* [TASK GOAL] Tally the lines below containing the word "none" and give that total alone.

* [SOURCE MATERIAL]
•••••

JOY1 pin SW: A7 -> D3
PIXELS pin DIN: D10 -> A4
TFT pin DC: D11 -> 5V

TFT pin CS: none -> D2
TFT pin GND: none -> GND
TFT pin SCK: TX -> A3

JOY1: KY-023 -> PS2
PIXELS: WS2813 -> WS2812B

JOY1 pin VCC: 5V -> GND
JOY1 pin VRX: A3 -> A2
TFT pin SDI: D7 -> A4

•••••

* [SOLUTION TO THIS EXERCISE] 2